AIM OF THE EXERCISE: Output, word for word, the lines of this listing that fall between the line with "(319, 539) = (532, 461): black" and the line with "(604, 369) = (569, 180): black", counting both of those lines, and no others.
--- START ---
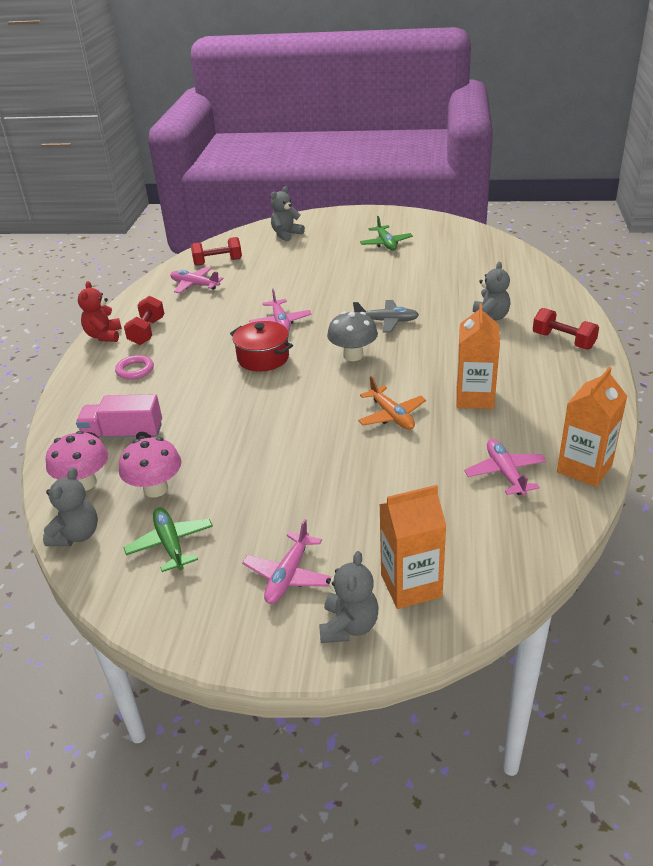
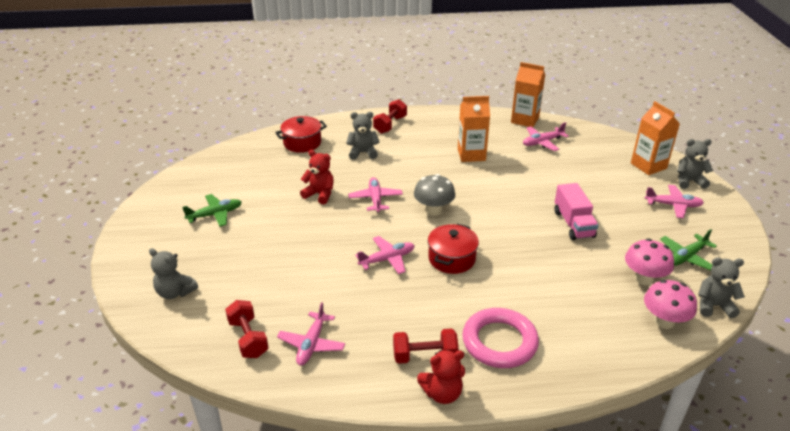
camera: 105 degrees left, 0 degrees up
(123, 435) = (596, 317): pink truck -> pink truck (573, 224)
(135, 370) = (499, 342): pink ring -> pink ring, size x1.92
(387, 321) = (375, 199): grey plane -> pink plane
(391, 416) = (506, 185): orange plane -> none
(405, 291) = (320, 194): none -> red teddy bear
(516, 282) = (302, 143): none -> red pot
--- END ---
--- START ---
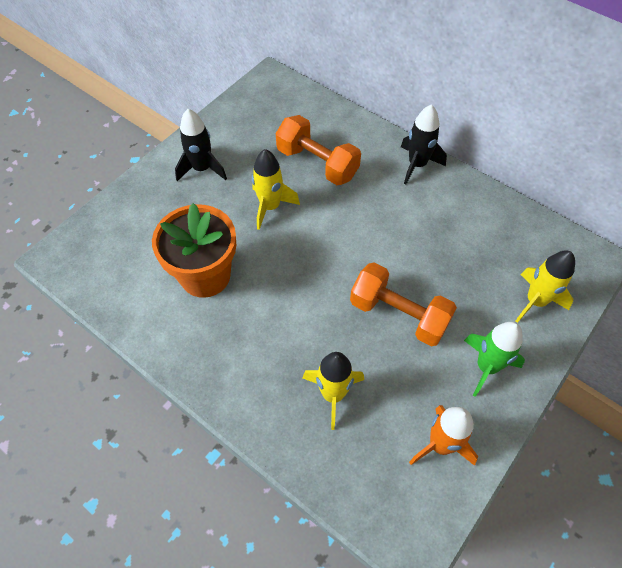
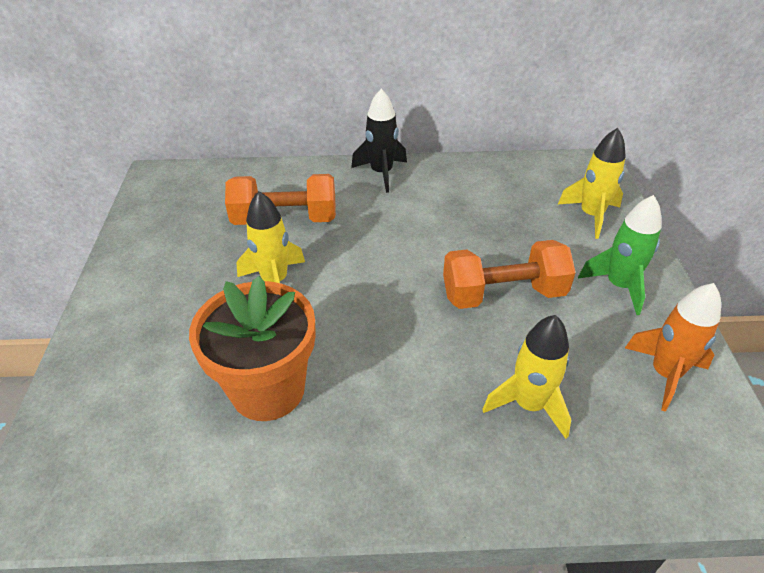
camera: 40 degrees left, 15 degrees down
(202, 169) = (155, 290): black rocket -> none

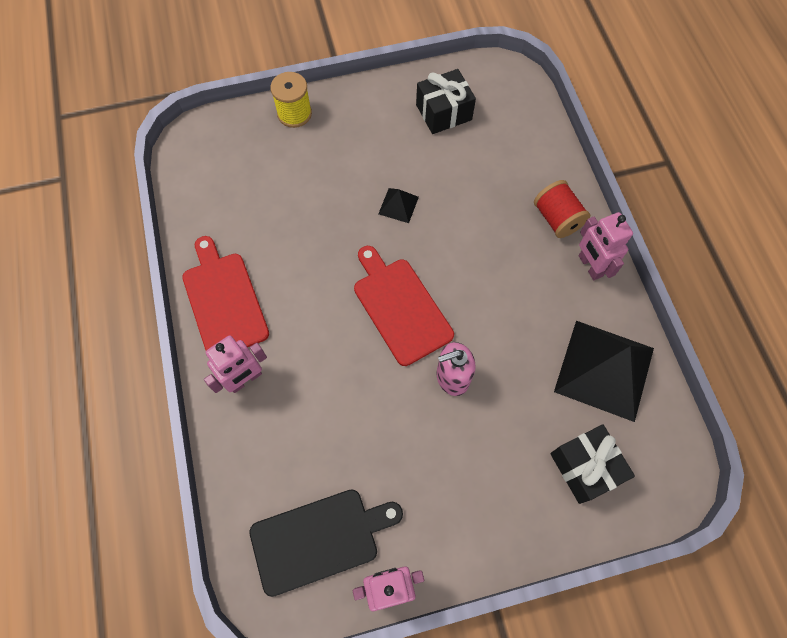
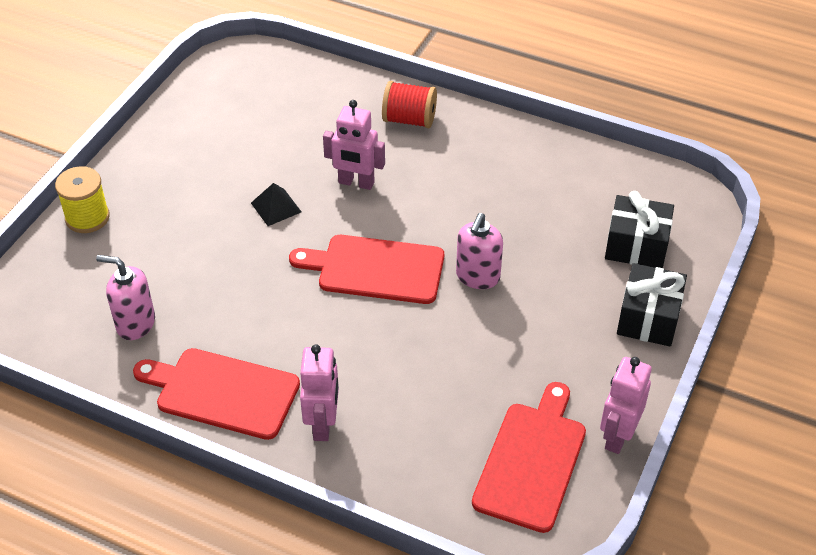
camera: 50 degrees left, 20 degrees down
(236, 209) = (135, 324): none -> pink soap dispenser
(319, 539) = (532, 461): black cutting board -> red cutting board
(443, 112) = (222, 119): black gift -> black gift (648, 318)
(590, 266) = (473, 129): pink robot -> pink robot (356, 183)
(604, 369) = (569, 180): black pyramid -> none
--- END ---
--- START ---
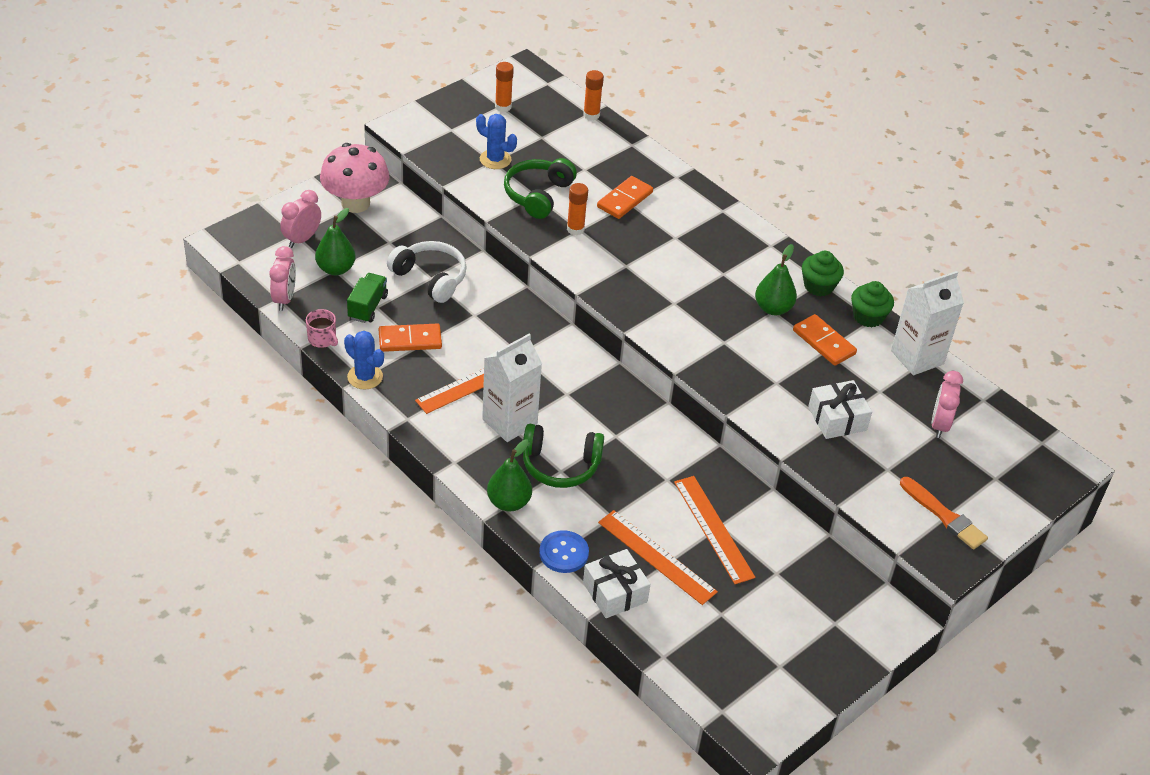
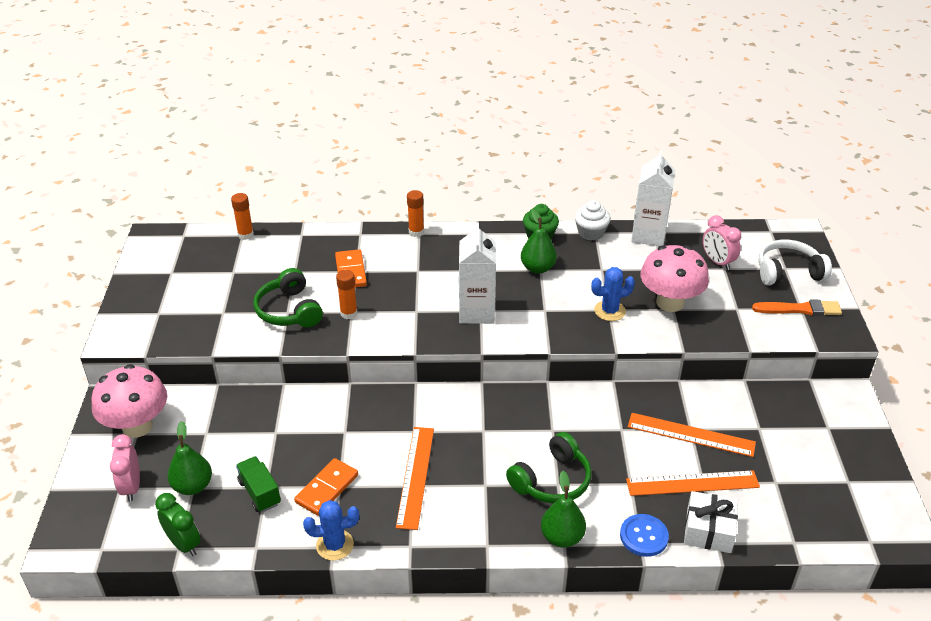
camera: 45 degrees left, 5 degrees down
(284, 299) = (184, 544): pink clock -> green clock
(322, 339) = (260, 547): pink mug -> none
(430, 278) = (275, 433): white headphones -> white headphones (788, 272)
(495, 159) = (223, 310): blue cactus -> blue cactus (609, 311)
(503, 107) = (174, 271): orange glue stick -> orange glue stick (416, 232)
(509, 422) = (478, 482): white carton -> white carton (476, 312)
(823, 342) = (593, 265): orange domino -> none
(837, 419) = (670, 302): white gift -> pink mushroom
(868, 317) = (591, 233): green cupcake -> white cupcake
--- END ---
TASK OUTPUT:
(319, 539) = (532, 461): black cutting board -> red cutting board
(443, 112) = (222, 119): black gift -> black gift (648, 318)
(590, 266) = (473, 129): pink robot -> pink robot (356, 183)
(604, 369) = (569, 180): black pyramid -> none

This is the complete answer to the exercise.